*Available data*.

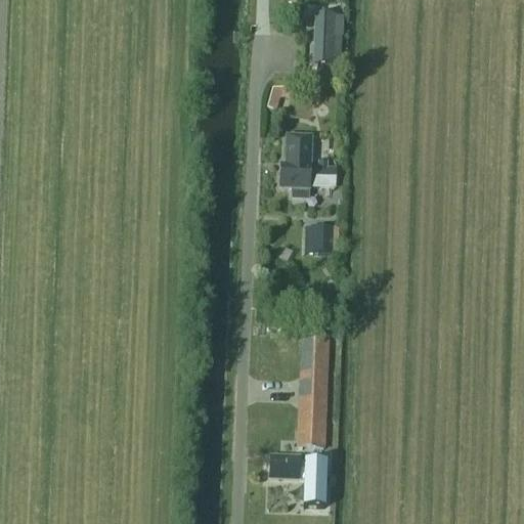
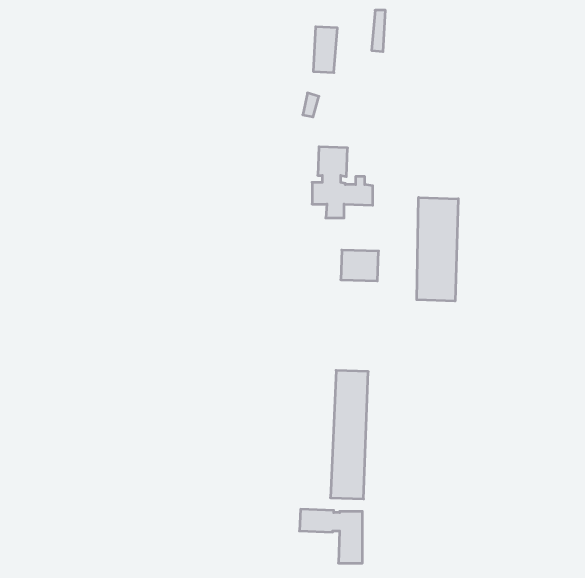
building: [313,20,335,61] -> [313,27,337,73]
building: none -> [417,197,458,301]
--
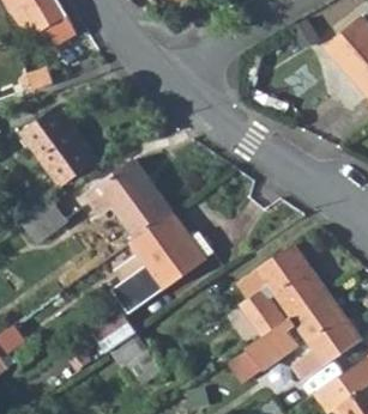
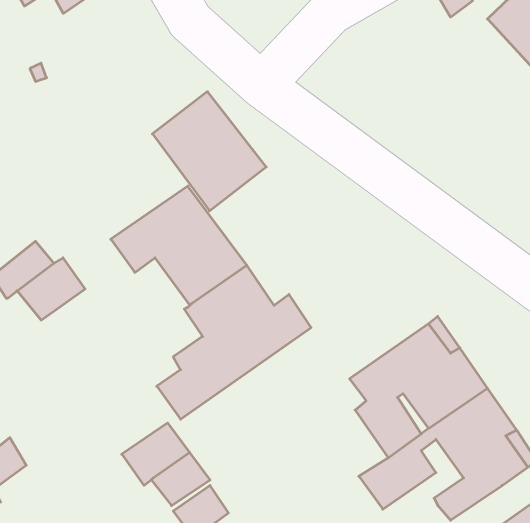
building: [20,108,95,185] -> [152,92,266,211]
---
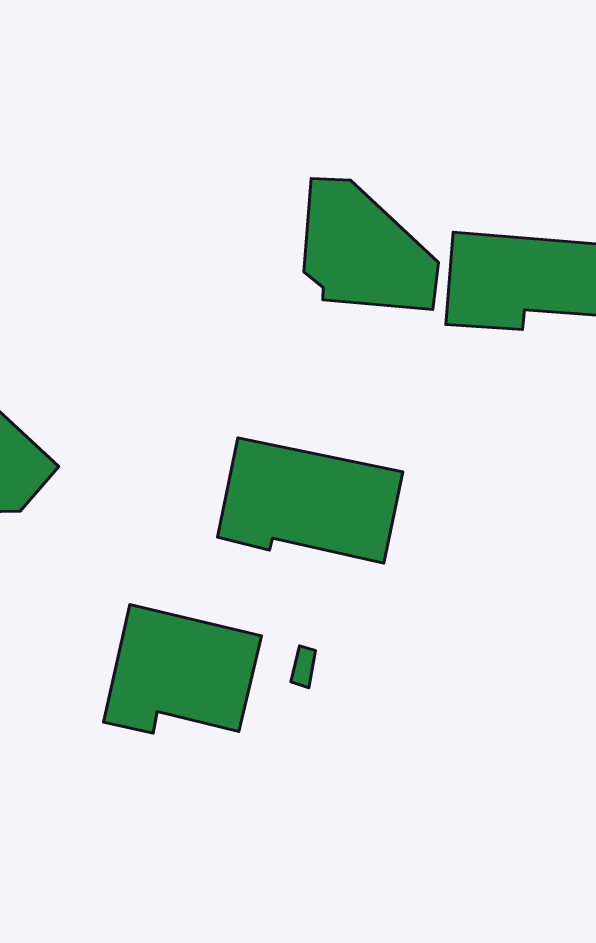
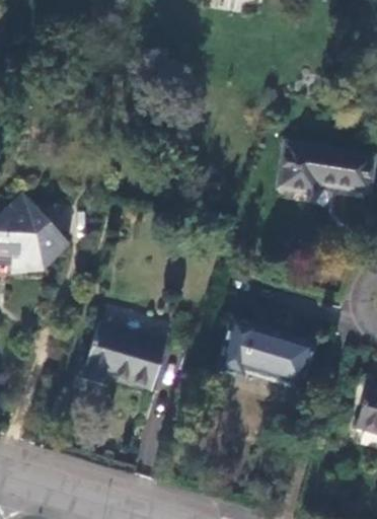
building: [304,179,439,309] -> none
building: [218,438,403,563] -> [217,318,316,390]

*What the task asks*.
Where the listing above reaches the line that contains "building: [304,179,439,309] -> none", start retyping, and finish with the line that contains "building: [218,438,403,563] ->"; reproduce those lines exactly and no others.

*Your response*.
building: [304,179,439,309] -> none
building: [218,438,403,563] -> [217,318,316,390]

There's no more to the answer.